━━ Source information

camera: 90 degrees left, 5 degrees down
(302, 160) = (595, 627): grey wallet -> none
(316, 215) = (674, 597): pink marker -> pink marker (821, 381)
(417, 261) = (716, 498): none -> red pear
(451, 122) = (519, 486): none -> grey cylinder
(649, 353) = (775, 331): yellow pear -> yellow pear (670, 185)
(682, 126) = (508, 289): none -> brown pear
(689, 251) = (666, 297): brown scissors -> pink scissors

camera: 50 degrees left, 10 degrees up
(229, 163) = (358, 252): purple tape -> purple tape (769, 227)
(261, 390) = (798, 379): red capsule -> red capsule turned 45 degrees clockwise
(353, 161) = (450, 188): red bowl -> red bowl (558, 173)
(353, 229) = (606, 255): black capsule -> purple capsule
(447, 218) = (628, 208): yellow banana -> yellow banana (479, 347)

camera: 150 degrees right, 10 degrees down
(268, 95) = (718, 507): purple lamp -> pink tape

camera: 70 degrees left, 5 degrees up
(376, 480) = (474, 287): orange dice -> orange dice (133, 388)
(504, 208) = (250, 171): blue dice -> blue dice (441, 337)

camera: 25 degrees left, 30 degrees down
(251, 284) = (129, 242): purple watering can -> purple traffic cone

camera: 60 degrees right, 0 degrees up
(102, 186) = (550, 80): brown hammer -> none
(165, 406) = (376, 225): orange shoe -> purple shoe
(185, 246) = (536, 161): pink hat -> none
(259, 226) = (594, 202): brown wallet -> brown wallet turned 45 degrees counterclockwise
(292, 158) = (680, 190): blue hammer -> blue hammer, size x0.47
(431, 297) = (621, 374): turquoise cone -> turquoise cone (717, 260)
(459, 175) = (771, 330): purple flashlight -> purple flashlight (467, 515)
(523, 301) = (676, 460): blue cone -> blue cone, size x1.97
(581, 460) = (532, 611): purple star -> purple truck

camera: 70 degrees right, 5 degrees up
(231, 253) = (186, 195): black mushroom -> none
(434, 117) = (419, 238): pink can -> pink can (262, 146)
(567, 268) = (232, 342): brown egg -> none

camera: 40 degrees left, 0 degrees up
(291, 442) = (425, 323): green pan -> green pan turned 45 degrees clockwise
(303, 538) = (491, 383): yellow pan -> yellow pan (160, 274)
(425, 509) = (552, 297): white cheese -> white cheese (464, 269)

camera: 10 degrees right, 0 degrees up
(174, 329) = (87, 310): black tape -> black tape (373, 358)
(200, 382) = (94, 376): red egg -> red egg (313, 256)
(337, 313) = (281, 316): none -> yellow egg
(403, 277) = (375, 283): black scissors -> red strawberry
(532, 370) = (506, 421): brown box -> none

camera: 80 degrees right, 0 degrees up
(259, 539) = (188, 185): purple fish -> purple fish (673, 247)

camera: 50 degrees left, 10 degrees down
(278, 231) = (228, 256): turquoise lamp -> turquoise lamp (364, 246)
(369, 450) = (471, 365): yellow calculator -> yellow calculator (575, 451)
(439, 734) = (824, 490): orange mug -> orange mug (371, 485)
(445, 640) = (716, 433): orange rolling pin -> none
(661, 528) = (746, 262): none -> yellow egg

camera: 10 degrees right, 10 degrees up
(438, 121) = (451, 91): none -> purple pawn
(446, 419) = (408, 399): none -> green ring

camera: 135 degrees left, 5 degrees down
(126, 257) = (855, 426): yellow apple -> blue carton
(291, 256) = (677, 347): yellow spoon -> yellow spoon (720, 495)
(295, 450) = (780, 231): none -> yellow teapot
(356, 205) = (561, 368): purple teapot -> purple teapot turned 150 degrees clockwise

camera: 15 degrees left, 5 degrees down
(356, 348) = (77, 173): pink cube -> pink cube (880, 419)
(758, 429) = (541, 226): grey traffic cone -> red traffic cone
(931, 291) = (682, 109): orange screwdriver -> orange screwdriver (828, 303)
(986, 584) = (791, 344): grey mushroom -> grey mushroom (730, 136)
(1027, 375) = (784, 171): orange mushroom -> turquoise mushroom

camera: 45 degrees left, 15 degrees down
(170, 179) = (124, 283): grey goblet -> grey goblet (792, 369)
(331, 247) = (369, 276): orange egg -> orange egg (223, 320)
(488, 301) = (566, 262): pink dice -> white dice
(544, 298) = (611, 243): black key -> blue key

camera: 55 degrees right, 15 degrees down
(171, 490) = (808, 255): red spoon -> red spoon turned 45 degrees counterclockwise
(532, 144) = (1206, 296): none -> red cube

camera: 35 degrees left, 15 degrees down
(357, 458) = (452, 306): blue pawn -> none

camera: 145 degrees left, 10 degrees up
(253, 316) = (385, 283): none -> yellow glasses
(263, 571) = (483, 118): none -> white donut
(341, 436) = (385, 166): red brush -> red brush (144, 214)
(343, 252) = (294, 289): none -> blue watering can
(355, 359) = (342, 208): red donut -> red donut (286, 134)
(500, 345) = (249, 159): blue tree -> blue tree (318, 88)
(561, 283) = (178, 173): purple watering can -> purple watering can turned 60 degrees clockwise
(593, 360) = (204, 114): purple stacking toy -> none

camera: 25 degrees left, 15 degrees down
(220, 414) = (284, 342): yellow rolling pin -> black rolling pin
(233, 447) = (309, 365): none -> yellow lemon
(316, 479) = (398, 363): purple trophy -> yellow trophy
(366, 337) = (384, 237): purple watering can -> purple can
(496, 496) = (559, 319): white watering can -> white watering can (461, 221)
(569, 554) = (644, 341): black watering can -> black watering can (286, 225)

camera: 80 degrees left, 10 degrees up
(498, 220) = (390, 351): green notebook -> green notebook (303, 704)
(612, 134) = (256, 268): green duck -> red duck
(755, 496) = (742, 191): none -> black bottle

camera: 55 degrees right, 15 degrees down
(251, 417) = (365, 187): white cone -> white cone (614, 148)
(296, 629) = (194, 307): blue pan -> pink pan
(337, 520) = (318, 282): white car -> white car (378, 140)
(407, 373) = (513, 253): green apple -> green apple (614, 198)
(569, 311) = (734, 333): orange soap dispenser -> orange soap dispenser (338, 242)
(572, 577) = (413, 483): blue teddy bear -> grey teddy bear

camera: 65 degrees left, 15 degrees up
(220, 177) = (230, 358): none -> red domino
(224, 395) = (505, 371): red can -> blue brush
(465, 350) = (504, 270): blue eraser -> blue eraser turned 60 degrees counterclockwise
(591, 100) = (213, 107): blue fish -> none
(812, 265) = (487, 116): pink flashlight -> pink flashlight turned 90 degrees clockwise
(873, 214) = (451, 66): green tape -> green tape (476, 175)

━━━━

▶ _Work instructions_: Everything from the first line of the data through the line holding "camera: 150 degrees right, 10 degrees down" should be output exactly, and no other lines.

▶ _Exercise result_:
camera: 90 degrees left, 5 degrees down
(302, 160) = (595, 627): grey wallet -> none
(316, 215) = (674, 597): pink marker -> pink marker (821, 381)
(417, 261) = (716, 498): none -> red pear
(451, 122) = (519, 486): none -> grey cylinder
(649, 353) = (775, 331): yellow pear -> yellow pear (670, 185)
(682, 126) = (508, 289): none -> brown pear
(689, 251) = (666, 297): brown scissors -> pink scissors

camera: 50 degrees left, 10 degrees up
(229, 163) = (358, 252): purple tape -> purple tape (769, 227)
(261, 390) = (798, 379): red capsule -> red capsule turned 45 degrees clockwise
(353, 161) = (450, 188): red bowl -> red bowl (558, 173)
(353, 229) = (606, 255): black capsule -> purple capsule
(447, 218) = (628, 208): yellow banana -> yellow banana (479, 347)

camera: 150 degrees right, 10 degrees down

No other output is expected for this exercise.